▸ **Exercise aim**:
When a picture appears among the records, leave it out, and copy all else exactly.

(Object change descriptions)
--- START ---
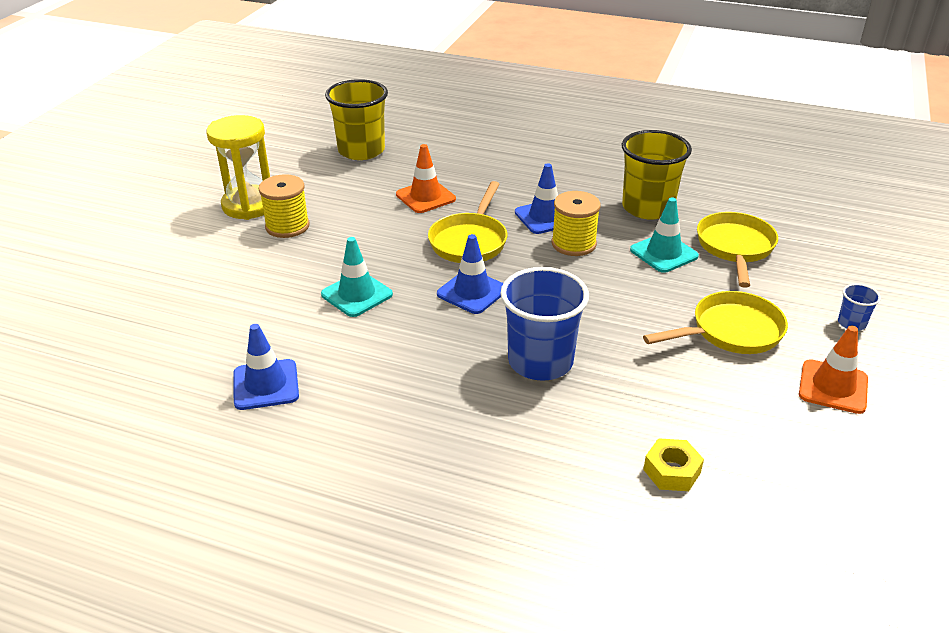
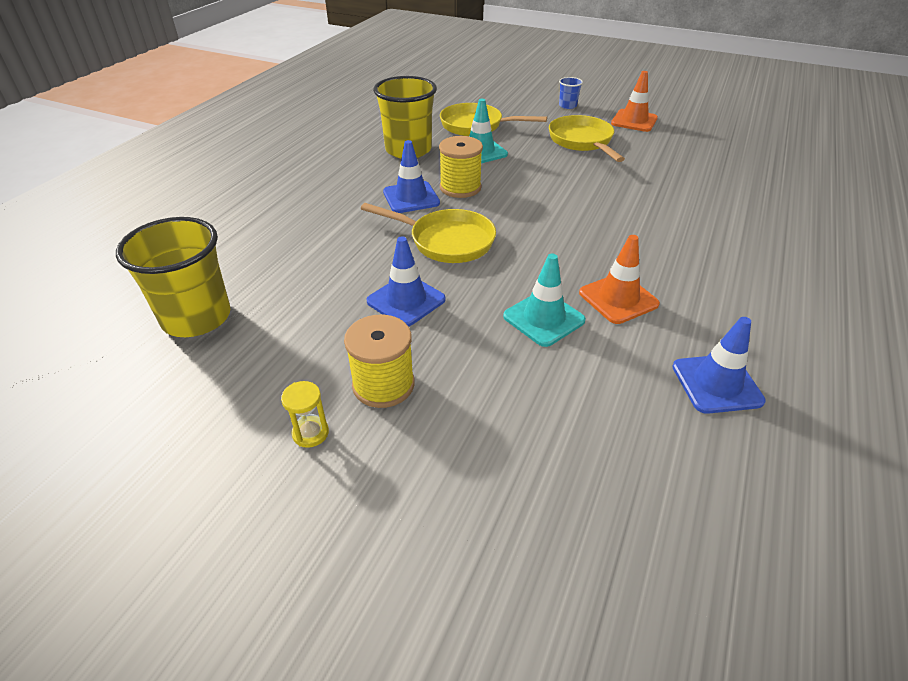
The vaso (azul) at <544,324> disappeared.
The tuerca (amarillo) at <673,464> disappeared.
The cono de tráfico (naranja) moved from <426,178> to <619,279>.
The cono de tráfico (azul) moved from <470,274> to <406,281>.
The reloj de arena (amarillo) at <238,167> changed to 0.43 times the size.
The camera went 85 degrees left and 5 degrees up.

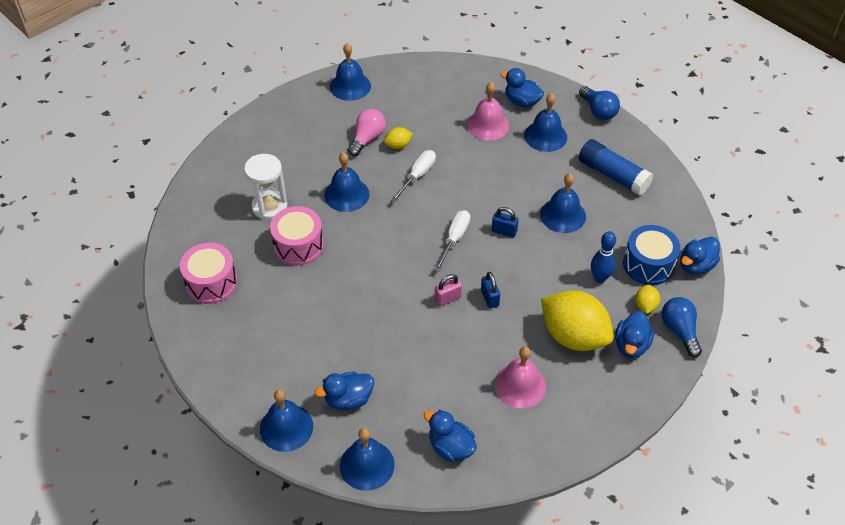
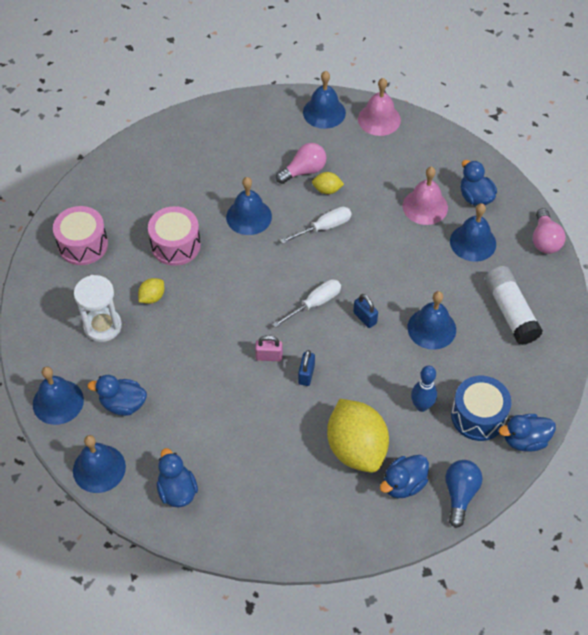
The reloj de arena (blanco) moved from <266,187> to <98,308>.
The campana (rosa) moved from <520,378> to <379,107>.
The limón (amarillo) moved from <647,299> to <151,291>.
The bombilla (azul) at <599,103> became the bombilla (rosa) at <549,231>.
The barra de pegamento (azul) at <616,167> became the barra de pegamento (blanco) at <513,305>.
The camera went 30 degrees right and 5 degrees up.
--- END ---
▸ **Completed exercise**:
The vaso (azul) at <544,324> disappeared.
The tuerca (amarillo) at <673,464> disappeared.
The cono de tráfico (naranja) moved from <426,178> to <619,279>.
The cono de tráfico (azul) moved from <470,274> to <406,281>.
The reloj de arena (amarillo) at <238,167> changed to 0.43 times the size.
The camera went 85 degrees left and 5 degrees up.

The reloj de arena (blanco) moved from <266,187> to <98,308>.
The campana (rosa) moved from <520,378> to <379,107>.
The limón (amarillo) moved from <647,299> to <151,291>.
The bombilla (azul) at <599,103> became the bombilla (rosa) at <549,231>.
The barra de pegamento (azul) at <616,167> became the barra de pegamento (blanco) at <513,305>.
The camera went 30 degrees right and 5 degrees up.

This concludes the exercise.